◆ **Dataset records**:
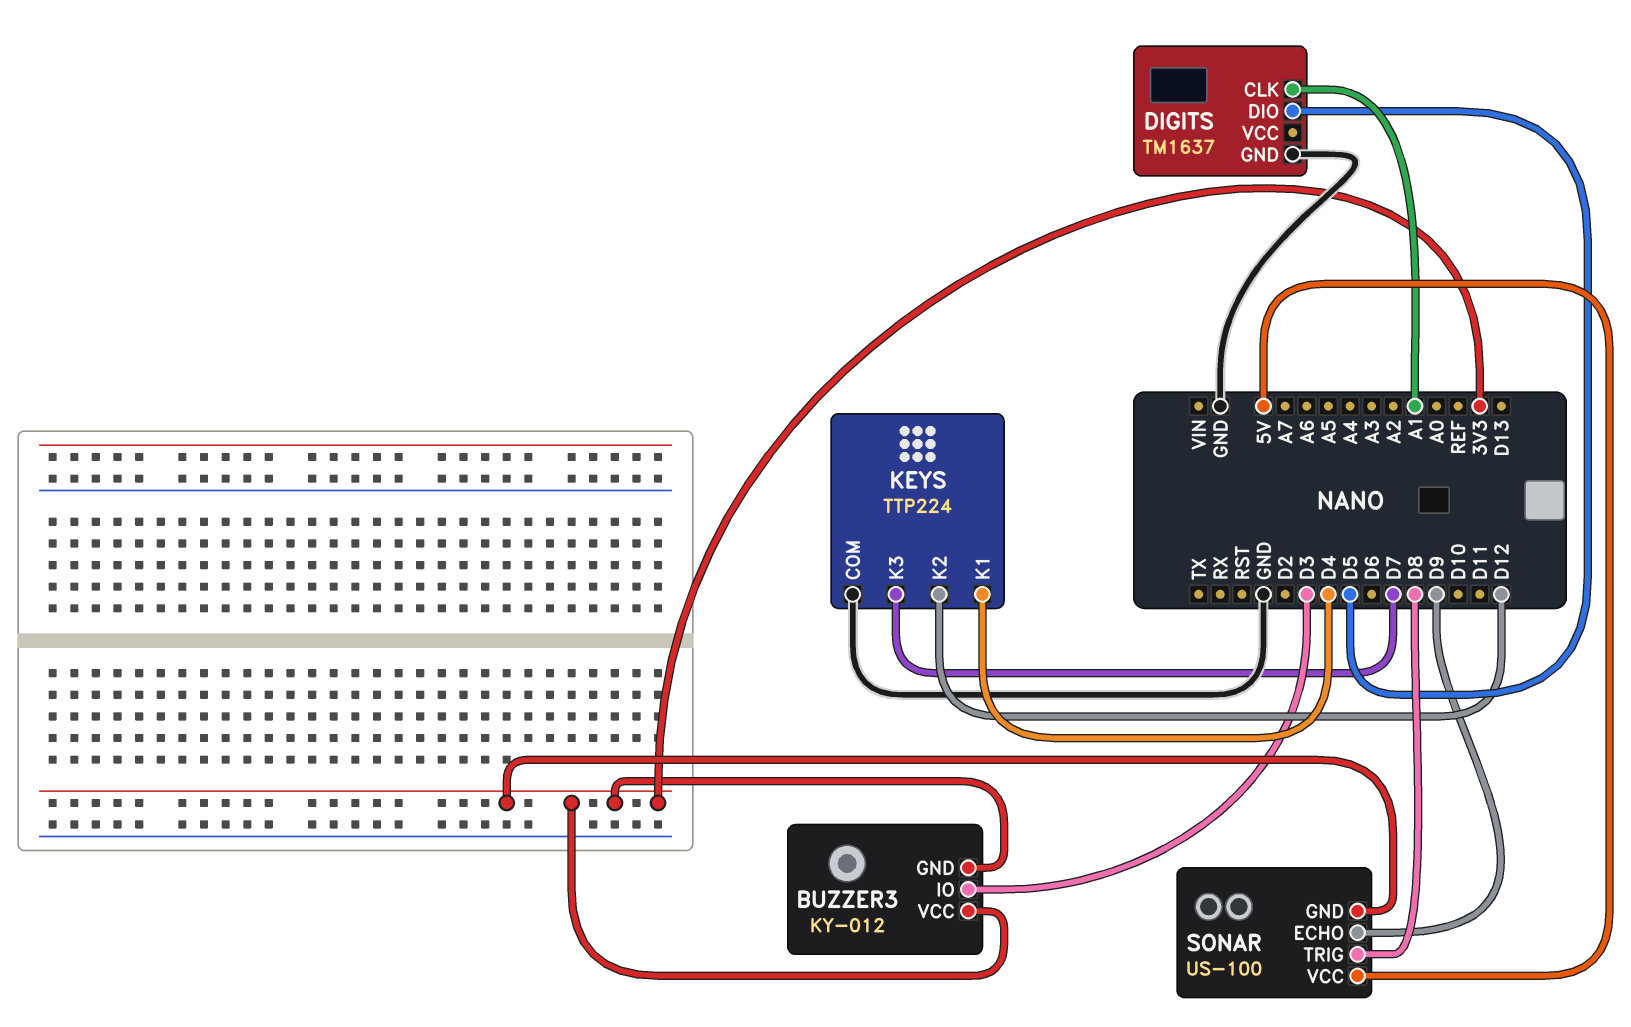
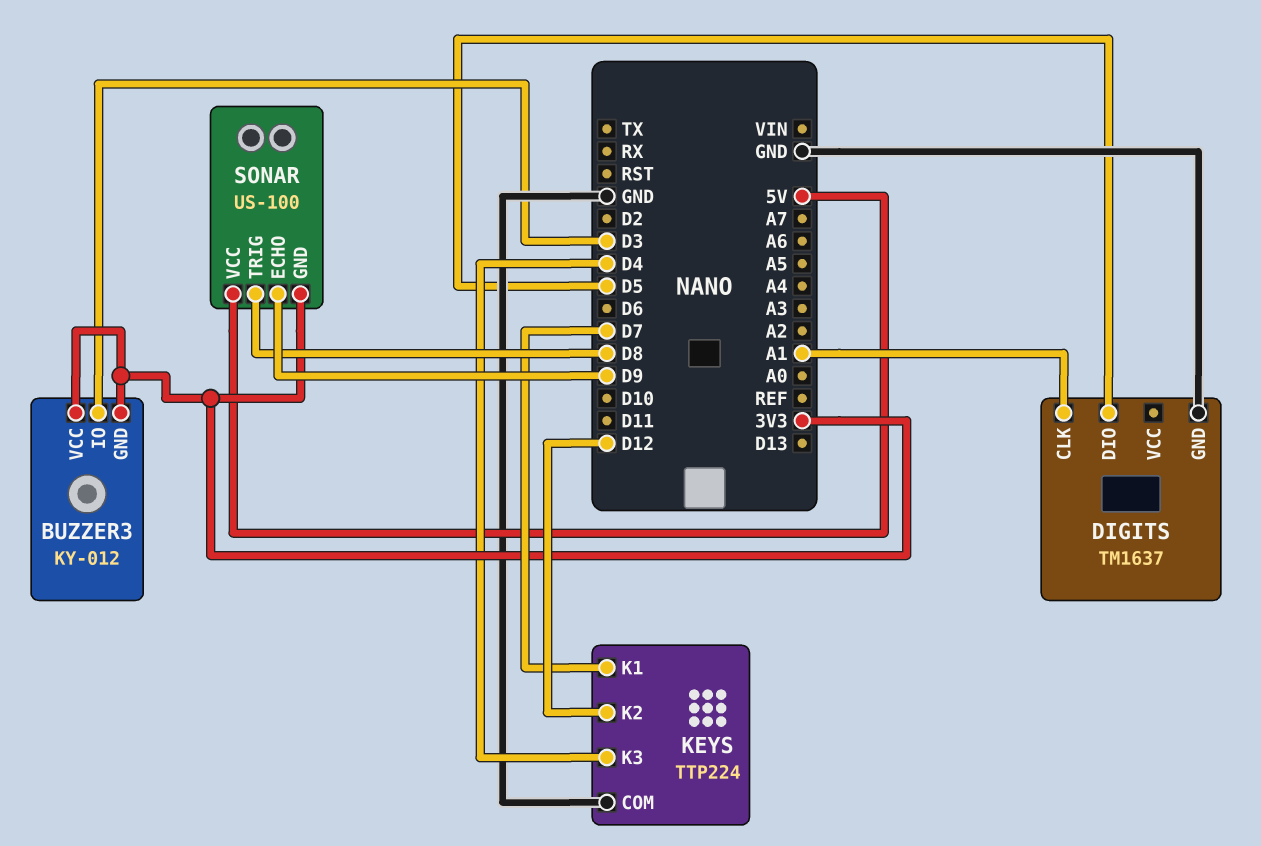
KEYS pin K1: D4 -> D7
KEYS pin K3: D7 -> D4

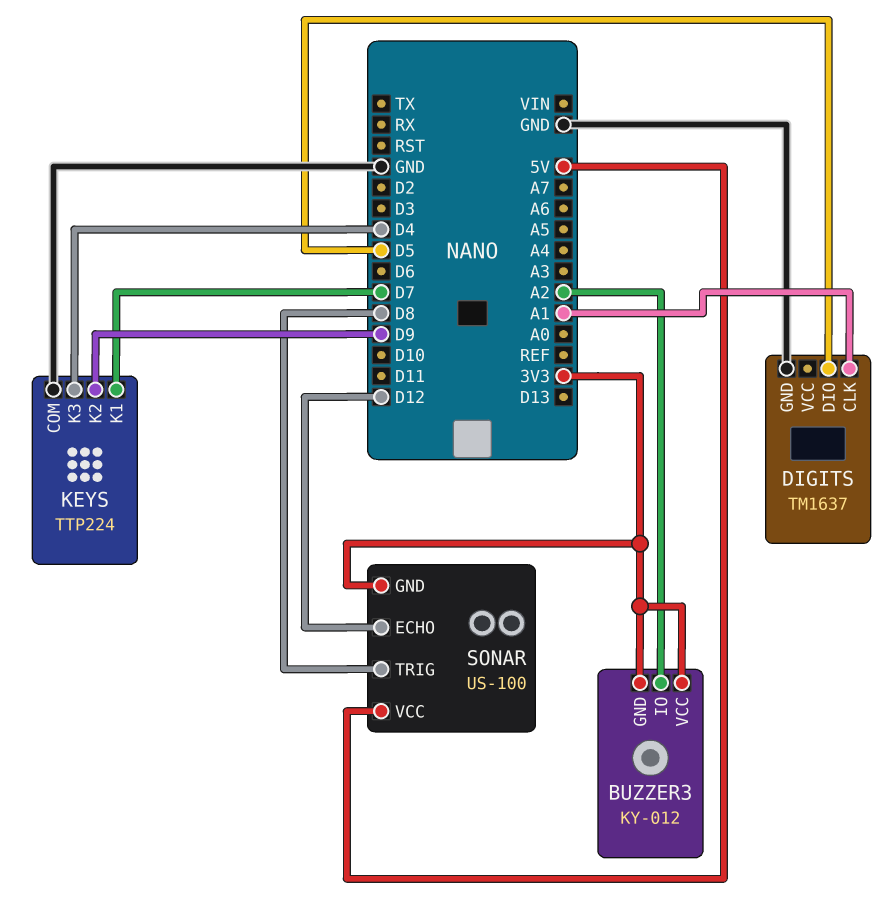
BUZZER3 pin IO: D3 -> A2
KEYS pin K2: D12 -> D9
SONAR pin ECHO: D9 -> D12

◆ **What the task asks**:
Taking the line that contains "BUZZER3 pin IO: D3 -> A2" as the first, reproduce every line through the end of the entries exactly.

◆ **Task solution**:
BUZZER3 pin IO: D3 -> A2
KEYS pin K2: D12 -> D9
SONAR pin ECHO: D9 -> D12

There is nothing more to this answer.